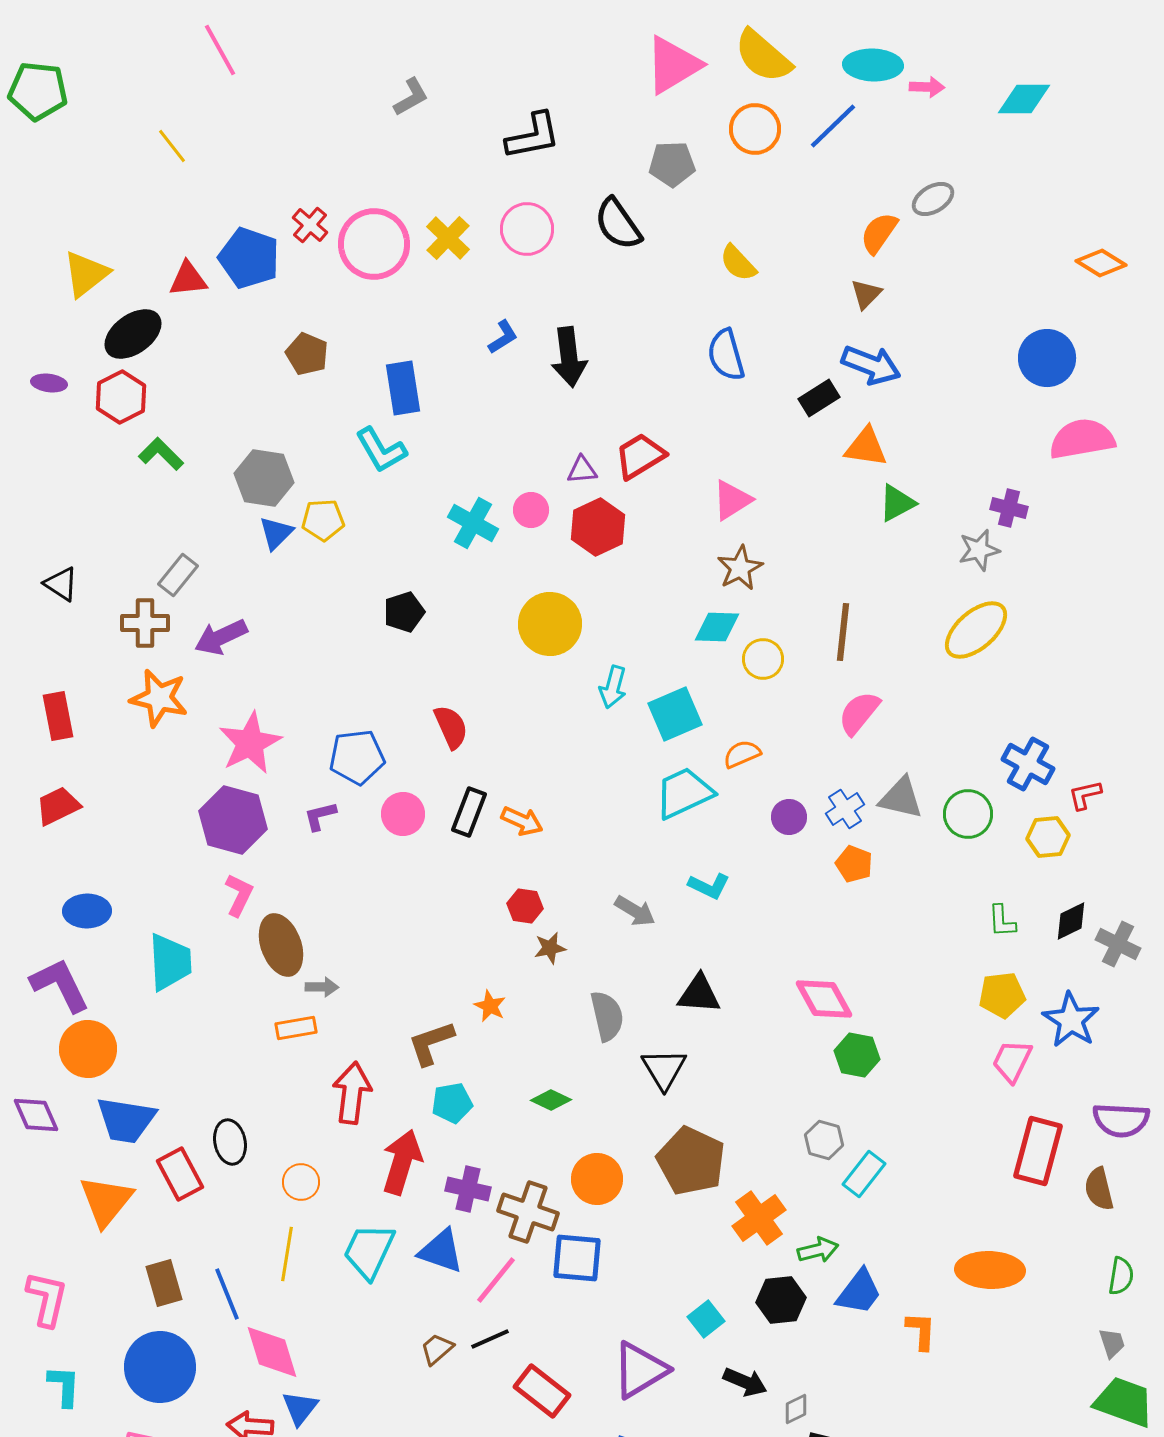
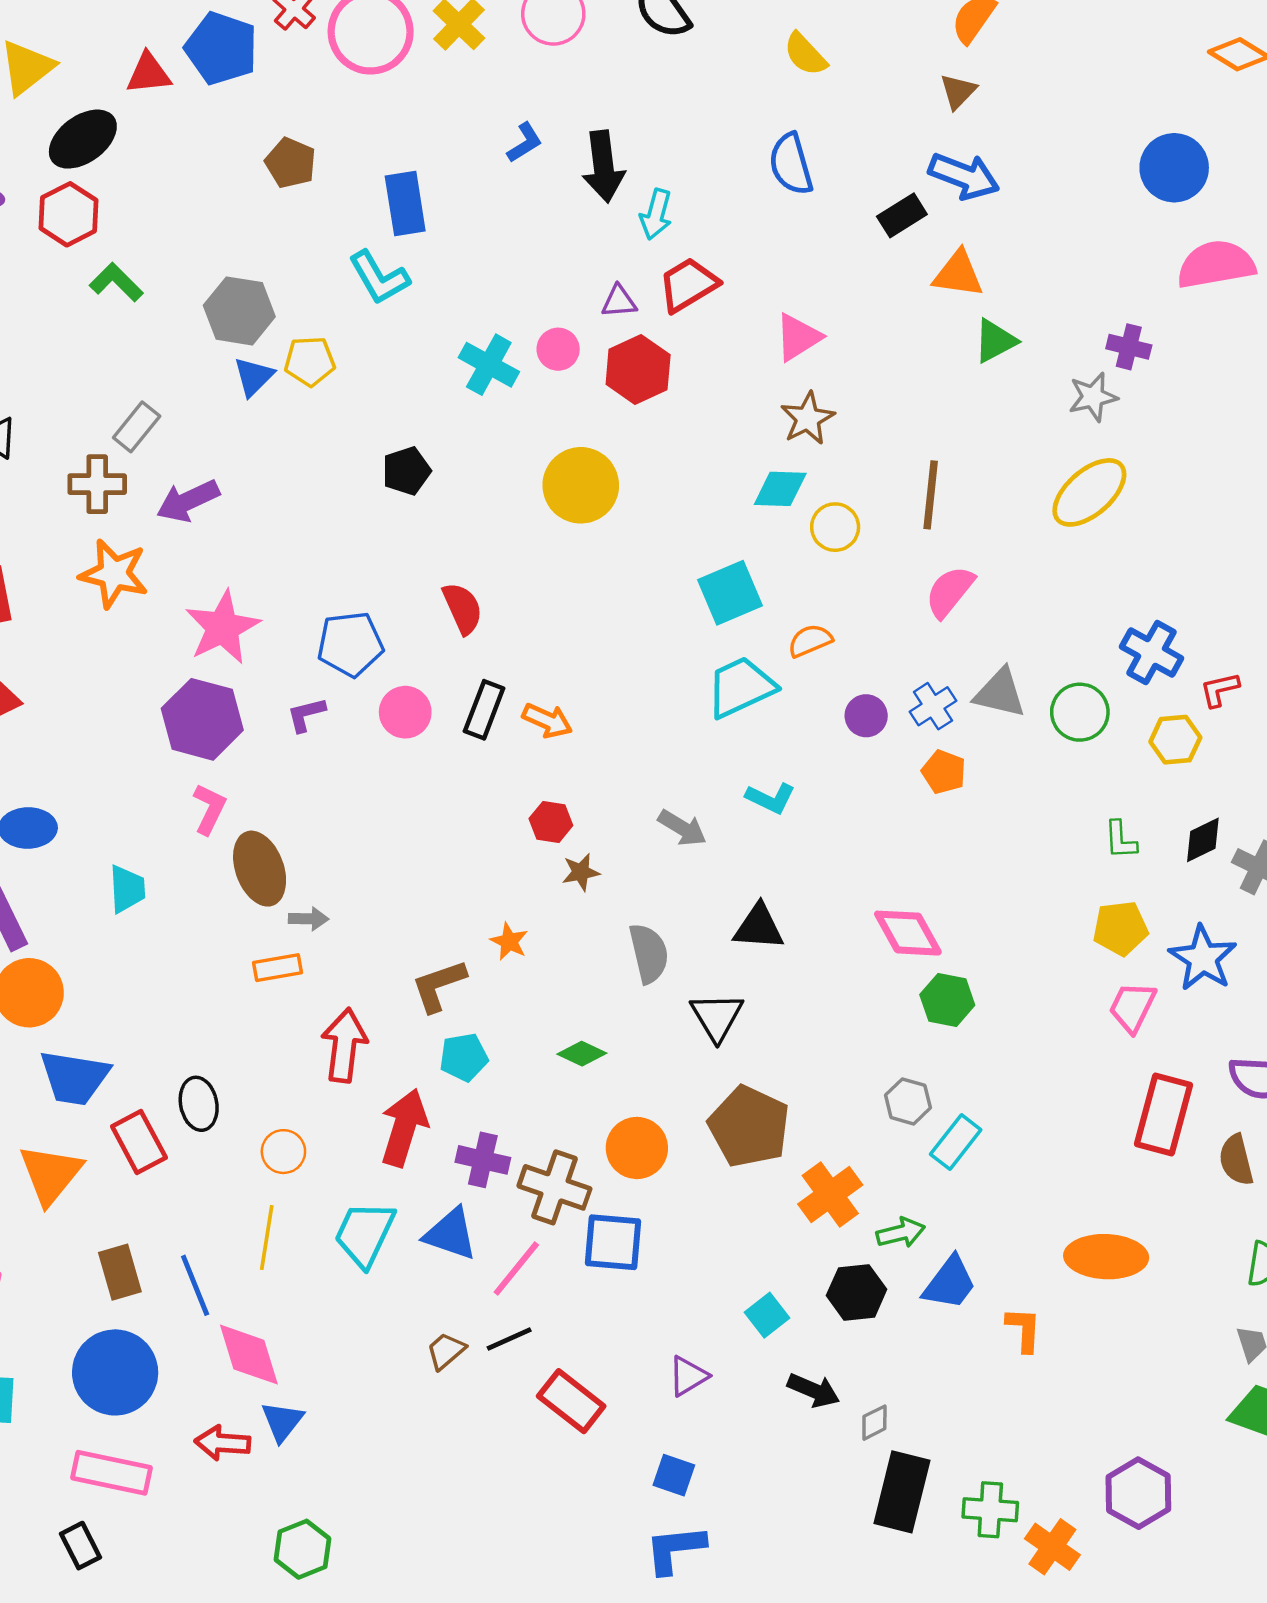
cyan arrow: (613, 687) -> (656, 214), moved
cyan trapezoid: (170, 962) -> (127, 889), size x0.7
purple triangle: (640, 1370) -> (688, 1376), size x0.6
══════════
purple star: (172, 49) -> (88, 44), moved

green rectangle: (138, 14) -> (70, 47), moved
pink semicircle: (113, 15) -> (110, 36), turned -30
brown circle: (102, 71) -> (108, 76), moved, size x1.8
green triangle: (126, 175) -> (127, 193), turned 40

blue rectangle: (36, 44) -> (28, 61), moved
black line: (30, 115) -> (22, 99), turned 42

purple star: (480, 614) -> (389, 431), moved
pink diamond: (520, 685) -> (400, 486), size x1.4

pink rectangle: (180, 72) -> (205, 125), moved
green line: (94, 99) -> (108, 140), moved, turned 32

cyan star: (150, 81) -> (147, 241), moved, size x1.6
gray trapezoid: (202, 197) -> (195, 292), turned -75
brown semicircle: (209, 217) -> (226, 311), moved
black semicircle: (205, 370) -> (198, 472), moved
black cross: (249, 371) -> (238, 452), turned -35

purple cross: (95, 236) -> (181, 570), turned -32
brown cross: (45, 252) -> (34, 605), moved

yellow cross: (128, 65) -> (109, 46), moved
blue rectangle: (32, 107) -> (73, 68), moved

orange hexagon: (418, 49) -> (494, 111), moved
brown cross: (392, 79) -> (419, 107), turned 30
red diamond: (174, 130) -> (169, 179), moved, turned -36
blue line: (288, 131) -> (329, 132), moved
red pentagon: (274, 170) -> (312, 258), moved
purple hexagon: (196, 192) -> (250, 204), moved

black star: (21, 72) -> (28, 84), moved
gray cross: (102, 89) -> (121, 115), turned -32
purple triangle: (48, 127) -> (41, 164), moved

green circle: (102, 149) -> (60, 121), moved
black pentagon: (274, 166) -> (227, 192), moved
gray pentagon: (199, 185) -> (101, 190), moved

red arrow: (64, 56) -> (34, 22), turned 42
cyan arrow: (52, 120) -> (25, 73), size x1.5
══════════
Work instruction:
From the records above, print exactly the lines that run from the line with "cyan star: (150, 81)" to the line with "yellow cross: (128, 65) -> (109, 46), moved", inclusive.

Answer to this task:
cyan star: (150, 81) -> (147, 241), moved, size x1.6
gray trapezoid: (202, 197) -> (195, 292), turned -75
brown semicircle: (209, 217) -> (226, 311), moved
black semicircle: (205, 370) -> (198, 472), moved
black cross: (249, 371) -> (238, 452), turned -35

purple cross: (95, 236) -> (181, 570), turned -32
brown cross: (45, 252) -> (34, 605), moved

yellow cross: (128, 65) -> (109, 46), moved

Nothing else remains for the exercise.